• What to produce
Collect every line in the records below that contains the word "test".
[Data records Boundary: Start]
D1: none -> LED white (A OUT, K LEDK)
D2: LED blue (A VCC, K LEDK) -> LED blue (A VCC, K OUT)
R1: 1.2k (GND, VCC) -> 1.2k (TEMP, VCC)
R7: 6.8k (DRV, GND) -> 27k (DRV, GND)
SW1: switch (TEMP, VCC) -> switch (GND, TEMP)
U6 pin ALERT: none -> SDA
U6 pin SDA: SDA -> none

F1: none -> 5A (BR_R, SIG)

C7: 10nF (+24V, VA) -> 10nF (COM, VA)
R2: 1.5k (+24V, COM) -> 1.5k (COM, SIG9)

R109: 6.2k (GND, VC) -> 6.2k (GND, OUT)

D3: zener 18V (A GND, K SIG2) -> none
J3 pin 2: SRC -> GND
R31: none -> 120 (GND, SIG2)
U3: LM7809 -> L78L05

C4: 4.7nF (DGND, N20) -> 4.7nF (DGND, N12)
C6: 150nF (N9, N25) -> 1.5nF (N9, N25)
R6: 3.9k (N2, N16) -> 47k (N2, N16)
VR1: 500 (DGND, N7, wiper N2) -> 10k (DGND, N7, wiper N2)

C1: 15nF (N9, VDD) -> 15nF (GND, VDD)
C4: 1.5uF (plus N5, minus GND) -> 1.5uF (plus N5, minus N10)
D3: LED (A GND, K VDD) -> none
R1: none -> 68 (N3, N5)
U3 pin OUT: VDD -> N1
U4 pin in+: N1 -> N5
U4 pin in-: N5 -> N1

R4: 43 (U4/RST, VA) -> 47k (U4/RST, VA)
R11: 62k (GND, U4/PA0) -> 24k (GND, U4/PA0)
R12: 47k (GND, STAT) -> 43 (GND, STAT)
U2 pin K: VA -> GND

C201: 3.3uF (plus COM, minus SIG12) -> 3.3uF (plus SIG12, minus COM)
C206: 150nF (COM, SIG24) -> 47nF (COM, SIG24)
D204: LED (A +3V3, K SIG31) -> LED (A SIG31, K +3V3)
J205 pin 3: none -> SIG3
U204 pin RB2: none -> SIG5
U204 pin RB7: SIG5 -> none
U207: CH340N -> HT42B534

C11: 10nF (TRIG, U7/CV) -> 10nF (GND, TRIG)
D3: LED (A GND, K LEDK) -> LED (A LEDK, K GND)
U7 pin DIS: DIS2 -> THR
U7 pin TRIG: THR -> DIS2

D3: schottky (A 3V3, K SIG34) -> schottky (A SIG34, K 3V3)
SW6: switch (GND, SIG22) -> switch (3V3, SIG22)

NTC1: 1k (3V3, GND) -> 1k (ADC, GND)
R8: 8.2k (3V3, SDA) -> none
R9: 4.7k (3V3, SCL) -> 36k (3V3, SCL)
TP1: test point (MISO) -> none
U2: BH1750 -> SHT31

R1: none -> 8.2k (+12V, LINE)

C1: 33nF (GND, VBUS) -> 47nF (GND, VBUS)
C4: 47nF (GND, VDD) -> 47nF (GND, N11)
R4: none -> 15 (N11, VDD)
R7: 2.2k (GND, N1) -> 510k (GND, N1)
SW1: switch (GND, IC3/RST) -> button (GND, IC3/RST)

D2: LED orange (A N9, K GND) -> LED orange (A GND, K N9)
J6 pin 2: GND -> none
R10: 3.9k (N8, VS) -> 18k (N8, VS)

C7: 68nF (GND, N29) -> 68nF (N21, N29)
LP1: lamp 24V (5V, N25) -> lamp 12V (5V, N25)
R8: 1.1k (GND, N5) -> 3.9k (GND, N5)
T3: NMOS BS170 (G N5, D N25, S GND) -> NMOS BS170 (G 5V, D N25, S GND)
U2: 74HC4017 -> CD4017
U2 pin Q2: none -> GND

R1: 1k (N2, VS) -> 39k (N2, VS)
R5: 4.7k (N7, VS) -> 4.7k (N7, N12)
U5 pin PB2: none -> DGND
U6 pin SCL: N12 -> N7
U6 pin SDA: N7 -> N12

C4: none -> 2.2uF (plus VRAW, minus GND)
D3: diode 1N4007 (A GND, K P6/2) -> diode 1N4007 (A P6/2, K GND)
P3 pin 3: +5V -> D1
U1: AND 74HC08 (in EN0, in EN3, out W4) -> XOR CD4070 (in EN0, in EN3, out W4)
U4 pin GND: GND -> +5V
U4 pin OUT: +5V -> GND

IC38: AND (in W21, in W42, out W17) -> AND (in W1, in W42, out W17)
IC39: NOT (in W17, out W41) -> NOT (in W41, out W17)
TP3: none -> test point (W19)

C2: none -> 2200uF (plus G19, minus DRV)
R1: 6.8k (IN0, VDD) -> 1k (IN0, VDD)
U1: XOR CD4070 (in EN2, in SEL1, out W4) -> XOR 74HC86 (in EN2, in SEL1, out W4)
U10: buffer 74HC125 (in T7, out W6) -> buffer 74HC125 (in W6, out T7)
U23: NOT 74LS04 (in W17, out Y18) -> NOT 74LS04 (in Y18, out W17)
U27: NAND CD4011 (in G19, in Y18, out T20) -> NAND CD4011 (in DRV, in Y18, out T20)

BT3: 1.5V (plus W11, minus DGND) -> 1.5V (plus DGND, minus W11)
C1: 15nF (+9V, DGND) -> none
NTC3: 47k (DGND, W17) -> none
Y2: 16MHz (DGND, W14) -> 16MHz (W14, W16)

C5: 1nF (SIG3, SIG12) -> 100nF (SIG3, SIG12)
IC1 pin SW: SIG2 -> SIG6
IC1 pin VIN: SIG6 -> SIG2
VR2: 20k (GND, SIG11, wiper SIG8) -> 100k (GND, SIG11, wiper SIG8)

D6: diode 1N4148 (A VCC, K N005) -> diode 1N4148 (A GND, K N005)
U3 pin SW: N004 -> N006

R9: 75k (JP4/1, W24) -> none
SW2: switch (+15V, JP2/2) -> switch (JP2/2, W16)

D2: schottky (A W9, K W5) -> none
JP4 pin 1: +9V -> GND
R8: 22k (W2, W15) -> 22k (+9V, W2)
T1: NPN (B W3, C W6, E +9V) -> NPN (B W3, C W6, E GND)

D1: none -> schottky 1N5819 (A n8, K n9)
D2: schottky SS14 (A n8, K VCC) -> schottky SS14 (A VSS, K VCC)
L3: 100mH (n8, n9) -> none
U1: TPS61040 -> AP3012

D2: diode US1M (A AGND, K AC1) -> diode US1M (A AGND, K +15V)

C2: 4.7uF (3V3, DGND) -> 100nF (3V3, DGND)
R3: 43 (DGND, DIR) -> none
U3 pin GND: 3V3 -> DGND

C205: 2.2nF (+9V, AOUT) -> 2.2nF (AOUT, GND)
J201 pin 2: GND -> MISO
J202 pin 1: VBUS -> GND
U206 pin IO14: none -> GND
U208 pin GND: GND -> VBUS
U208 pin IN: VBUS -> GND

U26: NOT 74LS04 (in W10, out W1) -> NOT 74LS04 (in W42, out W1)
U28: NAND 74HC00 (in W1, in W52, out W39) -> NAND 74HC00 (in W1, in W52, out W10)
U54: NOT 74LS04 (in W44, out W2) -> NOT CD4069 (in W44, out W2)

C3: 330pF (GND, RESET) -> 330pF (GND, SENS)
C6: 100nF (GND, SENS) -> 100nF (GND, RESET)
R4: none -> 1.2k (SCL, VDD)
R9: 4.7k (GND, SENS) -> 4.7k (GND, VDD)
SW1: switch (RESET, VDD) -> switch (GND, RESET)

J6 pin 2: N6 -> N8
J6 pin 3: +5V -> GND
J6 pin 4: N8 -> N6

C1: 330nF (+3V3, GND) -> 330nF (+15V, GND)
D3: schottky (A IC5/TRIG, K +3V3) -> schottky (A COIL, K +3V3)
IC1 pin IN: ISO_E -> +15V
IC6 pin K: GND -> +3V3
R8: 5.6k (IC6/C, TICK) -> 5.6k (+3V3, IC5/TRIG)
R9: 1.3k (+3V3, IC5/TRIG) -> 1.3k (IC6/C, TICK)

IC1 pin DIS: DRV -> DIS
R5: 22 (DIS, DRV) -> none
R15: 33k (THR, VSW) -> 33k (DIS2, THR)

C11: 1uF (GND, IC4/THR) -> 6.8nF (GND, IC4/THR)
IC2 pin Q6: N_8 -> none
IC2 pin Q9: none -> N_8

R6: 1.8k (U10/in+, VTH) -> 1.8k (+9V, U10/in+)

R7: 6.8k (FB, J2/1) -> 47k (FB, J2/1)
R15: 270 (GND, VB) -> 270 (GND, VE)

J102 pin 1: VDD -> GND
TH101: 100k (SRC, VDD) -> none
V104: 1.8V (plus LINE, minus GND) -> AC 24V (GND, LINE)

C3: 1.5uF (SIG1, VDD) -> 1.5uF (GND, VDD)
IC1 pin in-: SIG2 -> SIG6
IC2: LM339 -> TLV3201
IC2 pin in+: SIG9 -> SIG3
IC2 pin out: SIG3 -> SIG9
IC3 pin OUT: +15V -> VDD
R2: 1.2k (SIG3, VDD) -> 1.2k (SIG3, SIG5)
[Data records Boundary: End]
• Written response
TP1: test point (MISO) -> none
TP3: none -> test point (W19)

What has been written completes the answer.